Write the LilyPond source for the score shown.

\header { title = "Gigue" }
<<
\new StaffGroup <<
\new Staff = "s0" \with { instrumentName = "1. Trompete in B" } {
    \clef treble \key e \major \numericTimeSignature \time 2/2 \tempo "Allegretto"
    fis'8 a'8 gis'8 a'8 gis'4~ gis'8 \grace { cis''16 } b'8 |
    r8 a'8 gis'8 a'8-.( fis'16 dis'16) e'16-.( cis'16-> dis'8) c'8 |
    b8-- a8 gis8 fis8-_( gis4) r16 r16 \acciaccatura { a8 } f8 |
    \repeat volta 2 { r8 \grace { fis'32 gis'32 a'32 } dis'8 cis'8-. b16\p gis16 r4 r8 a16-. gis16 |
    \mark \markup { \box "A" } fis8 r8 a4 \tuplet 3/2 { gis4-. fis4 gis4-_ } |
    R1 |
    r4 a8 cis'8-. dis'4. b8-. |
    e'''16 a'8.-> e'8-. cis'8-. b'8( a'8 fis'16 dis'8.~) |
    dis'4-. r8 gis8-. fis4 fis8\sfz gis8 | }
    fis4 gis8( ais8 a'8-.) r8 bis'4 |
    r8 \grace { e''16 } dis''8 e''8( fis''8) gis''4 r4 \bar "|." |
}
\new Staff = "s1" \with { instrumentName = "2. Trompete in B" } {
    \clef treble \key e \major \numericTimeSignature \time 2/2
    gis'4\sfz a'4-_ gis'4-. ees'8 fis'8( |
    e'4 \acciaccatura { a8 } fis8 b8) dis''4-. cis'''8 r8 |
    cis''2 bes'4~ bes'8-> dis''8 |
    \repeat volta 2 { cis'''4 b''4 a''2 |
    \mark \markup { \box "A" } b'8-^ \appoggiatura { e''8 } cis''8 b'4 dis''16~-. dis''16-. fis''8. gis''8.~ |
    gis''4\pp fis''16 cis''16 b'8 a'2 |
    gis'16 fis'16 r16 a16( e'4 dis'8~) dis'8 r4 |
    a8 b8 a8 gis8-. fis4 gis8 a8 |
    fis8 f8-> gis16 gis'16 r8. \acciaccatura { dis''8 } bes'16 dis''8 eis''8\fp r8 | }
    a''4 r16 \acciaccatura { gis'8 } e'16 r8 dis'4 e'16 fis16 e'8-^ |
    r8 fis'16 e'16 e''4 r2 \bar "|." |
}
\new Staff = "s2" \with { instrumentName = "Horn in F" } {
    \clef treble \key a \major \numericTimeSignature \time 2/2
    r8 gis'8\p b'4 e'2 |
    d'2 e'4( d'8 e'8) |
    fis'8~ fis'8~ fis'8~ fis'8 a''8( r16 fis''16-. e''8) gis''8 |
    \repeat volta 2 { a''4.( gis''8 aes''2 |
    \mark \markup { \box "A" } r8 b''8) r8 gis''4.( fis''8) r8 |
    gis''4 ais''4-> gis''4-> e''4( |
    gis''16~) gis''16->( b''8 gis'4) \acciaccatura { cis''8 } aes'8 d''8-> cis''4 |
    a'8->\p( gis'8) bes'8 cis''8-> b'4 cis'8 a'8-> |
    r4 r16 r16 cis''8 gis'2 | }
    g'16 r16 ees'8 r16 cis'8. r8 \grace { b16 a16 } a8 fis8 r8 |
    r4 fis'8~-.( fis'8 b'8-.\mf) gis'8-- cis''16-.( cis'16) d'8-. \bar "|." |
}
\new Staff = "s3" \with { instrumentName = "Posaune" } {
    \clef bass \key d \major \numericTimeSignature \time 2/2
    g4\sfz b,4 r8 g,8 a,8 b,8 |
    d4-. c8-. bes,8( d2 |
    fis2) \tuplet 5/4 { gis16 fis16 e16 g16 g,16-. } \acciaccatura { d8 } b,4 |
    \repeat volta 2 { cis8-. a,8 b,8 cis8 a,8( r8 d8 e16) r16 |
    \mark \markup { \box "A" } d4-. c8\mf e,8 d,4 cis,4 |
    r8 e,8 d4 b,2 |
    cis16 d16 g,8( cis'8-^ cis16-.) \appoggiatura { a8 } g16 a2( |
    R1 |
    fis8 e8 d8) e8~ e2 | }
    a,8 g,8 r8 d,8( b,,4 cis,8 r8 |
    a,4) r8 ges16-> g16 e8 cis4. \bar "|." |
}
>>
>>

________

§ **Objective**:
Count the lines in the rows above that contain the string "numericTimeSignature". Reply with the number alone.

§ **Written response**:
4